### Goal of the exercise
Write out the stretch of lines below that begins at the line with "(225, 355) = (263, 662): red" and ends at the line with "camera: 50 degrees right, 5 degrees down", including both, exactly as given and nothing more.

____________

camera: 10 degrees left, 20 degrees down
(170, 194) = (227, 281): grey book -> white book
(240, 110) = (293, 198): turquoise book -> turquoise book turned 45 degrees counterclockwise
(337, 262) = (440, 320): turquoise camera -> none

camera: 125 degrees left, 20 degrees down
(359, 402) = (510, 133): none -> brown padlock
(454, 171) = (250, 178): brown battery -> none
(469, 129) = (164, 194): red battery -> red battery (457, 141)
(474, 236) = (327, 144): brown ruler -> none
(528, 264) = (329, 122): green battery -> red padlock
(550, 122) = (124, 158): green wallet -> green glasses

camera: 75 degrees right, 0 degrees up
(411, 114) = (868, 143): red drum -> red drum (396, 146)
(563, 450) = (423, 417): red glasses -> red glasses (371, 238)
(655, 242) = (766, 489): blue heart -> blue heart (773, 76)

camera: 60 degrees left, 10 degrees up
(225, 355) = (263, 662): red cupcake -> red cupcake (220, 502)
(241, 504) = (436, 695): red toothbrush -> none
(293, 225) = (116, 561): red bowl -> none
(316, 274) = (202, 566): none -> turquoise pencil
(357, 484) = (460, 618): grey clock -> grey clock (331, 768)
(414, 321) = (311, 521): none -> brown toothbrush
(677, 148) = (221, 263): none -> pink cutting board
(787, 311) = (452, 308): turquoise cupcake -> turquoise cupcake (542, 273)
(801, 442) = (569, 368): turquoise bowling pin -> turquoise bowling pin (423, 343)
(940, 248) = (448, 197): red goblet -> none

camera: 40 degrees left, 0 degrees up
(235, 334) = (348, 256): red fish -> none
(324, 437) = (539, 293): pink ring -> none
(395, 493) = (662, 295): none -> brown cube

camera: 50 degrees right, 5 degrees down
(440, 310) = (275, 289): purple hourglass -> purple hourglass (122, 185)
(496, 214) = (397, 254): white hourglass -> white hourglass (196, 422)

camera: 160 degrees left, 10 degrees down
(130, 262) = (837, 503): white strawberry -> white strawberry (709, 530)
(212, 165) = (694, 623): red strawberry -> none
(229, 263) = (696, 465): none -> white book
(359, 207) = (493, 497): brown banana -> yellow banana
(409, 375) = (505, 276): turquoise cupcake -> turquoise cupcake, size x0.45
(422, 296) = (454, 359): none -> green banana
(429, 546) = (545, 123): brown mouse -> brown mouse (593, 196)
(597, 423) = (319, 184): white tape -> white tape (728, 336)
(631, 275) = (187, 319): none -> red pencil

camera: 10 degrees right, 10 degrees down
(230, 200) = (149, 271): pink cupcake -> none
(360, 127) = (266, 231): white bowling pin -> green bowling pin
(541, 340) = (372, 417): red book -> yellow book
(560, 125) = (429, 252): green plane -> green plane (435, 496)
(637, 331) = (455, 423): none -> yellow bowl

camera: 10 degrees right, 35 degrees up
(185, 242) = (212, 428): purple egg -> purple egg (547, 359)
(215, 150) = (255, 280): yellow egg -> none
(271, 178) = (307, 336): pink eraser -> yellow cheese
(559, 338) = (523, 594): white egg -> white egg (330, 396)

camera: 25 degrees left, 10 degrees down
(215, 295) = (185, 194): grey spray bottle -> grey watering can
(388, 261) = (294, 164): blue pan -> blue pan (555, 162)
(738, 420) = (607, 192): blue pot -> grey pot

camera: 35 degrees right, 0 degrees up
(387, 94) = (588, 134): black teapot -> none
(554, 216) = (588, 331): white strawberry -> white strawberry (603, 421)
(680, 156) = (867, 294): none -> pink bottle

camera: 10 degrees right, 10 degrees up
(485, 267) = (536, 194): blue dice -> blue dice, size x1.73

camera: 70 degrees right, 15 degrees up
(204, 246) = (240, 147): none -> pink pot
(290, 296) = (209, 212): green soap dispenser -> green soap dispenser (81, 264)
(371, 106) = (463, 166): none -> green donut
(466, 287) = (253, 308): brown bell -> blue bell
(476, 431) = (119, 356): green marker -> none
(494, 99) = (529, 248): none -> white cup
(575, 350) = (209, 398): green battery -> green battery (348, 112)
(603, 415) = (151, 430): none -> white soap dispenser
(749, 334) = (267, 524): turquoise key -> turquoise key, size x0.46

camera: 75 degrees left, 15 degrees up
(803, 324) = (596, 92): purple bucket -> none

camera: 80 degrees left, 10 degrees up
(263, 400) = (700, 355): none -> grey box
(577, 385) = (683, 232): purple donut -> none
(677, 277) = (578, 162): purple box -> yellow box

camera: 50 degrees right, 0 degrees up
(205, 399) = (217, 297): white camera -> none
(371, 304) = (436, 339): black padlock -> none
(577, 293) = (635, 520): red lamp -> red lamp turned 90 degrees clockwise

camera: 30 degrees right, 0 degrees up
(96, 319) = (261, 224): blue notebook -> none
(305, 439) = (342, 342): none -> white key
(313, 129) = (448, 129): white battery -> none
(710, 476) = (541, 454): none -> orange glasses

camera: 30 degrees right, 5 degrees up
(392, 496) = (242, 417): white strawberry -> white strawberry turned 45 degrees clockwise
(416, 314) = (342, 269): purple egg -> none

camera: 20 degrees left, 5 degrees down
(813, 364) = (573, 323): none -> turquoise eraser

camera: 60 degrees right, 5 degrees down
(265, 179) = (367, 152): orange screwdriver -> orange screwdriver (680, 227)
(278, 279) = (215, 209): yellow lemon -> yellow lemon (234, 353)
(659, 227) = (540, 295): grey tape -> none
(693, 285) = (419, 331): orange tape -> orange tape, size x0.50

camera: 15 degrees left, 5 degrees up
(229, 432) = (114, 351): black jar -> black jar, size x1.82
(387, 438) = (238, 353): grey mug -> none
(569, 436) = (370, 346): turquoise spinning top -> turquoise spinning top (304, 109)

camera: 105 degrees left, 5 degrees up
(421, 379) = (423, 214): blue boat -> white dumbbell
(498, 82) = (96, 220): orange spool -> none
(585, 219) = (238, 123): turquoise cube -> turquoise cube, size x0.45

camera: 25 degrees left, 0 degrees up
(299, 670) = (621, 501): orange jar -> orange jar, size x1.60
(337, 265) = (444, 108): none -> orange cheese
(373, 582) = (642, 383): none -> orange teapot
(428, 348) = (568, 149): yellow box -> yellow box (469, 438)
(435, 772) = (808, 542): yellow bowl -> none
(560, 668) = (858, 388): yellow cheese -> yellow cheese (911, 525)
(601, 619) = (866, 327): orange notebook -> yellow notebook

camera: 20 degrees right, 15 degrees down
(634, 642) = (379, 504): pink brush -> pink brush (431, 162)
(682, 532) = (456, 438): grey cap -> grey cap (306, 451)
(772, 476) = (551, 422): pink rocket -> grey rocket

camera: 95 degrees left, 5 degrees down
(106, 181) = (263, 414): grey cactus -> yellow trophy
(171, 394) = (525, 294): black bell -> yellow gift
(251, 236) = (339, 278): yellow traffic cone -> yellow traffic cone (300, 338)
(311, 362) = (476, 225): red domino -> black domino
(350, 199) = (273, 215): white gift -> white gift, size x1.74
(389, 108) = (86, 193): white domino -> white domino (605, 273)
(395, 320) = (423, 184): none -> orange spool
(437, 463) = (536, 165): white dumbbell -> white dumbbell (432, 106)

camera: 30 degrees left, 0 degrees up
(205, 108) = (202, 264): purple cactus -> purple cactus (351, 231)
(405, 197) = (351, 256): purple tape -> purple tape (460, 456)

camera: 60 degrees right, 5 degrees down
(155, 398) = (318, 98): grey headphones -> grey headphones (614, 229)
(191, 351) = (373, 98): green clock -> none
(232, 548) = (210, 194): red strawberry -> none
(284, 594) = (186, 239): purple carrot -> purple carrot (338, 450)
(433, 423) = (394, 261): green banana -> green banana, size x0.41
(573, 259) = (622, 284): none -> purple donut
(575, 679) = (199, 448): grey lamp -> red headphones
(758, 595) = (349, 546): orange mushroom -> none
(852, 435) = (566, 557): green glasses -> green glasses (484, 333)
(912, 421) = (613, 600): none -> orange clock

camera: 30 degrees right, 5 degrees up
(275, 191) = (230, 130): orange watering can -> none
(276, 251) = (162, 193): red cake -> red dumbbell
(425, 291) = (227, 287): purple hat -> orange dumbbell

____________

### Completed task
(225, 355) = (263, 662): red cupcake -> red cupcake (220, 502)
(241, 504) = (436, 695): red toothbrush -> none
(293, 225) = (116, 561): red bowl -> none
(316, 274) = (202, 566): none -> turquoise pencil
(357, 484) = (460, 618): grey clock -> grey clock (331, 768)
(414, 321) = (311, 521): none -> brown toothbrush
(677, 148) = (221, 263): none -> pink cutting board
(787, 311) = (452, 308): turquoise cupcake -> turquoise cupcake (542, 273)
(801, 442) = (569, 368): turquoise bowling pin -> turquoise bowling pin (423, 343)
(940, 248) = (448, 197): red goblet -> none

camera: 40 degrees left, 0 degrees up
(235, 334) = (348, 256): red fish -> none
(324, 437) = (539, 293): pink ring -> none
(395, 493) = (662, 295): none -> brown cube

camera: 50 degrees right, 5 degrees down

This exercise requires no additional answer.